_DATA TO PROCESS_
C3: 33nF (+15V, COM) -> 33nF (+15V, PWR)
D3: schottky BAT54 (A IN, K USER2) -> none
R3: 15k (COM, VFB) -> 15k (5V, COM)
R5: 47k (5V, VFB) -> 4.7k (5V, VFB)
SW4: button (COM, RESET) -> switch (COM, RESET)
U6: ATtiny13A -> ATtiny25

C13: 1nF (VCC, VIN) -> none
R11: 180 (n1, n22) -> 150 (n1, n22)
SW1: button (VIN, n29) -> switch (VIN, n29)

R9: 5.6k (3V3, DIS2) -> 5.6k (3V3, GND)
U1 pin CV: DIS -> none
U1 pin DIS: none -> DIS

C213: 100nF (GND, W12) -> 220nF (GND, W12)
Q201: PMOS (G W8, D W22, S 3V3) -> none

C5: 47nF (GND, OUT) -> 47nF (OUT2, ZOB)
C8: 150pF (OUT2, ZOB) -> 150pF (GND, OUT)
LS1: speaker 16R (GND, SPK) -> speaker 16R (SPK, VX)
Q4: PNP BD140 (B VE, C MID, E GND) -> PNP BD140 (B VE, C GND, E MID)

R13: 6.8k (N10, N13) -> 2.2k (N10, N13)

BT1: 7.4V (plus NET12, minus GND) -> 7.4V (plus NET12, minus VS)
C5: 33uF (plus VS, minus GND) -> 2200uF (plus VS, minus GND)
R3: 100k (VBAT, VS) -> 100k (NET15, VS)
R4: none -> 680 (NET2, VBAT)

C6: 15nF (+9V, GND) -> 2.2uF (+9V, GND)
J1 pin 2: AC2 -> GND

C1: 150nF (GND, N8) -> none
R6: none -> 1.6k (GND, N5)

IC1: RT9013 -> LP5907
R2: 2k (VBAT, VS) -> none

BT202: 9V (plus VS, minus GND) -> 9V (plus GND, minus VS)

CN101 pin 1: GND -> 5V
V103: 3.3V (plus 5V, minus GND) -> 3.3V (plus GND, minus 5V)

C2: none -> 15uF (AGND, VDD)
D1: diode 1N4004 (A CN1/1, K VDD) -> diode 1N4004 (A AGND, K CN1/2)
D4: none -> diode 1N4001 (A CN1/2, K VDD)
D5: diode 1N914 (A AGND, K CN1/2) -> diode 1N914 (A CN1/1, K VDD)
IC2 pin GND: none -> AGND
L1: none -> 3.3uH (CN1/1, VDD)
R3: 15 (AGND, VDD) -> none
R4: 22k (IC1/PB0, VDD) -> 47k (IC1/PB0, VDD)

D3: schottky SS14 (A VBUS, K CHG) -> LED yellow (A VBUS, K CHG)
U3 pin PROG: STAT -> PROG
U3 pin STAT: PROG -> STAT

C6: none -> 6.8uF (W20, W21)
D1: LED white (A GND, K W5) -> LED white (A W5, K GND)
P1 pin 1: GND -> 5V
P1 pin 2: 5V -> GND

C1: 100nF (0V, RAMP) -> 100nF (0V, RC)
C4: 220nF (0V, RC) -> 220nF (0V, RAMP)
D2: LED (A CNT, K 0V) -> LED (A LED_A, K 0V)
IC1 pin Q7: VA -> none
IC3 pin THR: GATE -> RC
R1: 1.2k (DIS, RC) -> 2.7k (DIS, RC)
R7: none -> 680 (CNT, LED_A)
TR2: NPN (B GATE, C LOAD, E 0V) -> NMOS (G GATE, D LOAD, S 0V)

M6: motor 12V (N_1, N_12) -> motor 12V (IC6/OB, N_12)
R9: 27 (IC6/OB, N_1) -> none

_EXERCISE BRIEF_
Beginning with the line that holds "V103: 3.3V (plus" and ending with the last line of the listing, output every line exactly. Leave out everything else.

_ANSWER BOX_
V103: 3.3V (plus 5V, minus GND) -> 3.3V (plus GND, minus 5V)

C2: none -> 15uF (AGND, VDD)
D1: diode 1N4004 (A CN1/1, K VDD) -> diode 1N4004 (A AGND, K CN1/2)
D4: none -> diode 1N4001 (A CN1/2, K VDD)
D5: diode 1N914 (A AGND, K CN1/2) -> diode 1N914 (A CN1/1, K VDD)
IC2 pin GND: none -> AGND
L1: none -> 3.3uH (CN1/1, VDD)
R3: 15 (AGND, VDD) -> none
R4: 22k (IC1/PB0, VDD) -> 47k (IC1/PB0, VDD)

D3: schottky SS14 (A VBUS, K CHG) -> LED yellow (A VBUS, K CHG)
U3 pin PROG: STAT -> PROG
U3 pin STAT: PROG -> STAT

C6: none -> 6.8uF (W20, W21)
D1: LED white (A GND, K W5) -> LED white (A W5, K GND)
P1 pin 1: GND -> 5V
P1 pin 2: 5V -> GND

C1: 100nF (0V, RAMP) -> 100nF (0V, RC)
C4: 220nF (0V, RC) -> 220nF (0V, RAMP)
D2: LED (A CNT, K 0V) -> LED (A LED_A, K 0V)
IC1 pin Q7: VA -> none
IC3 pin THR: GATE -> RC
R1: 1.2k (DIS, RC) -> 2.7k (DIS, RC)
R7: none -> 680 (CNT, LED_A)
TR2: NPN (B GATE, C LOAD, E 0V) -> NMOS (G GATE, D LOAD, S 0V)

M6: motor 12V (N_1, N_12) -> motor 12V (IC6/OB, N_12)
R9: 27 (IC6/OB, N_1) -> none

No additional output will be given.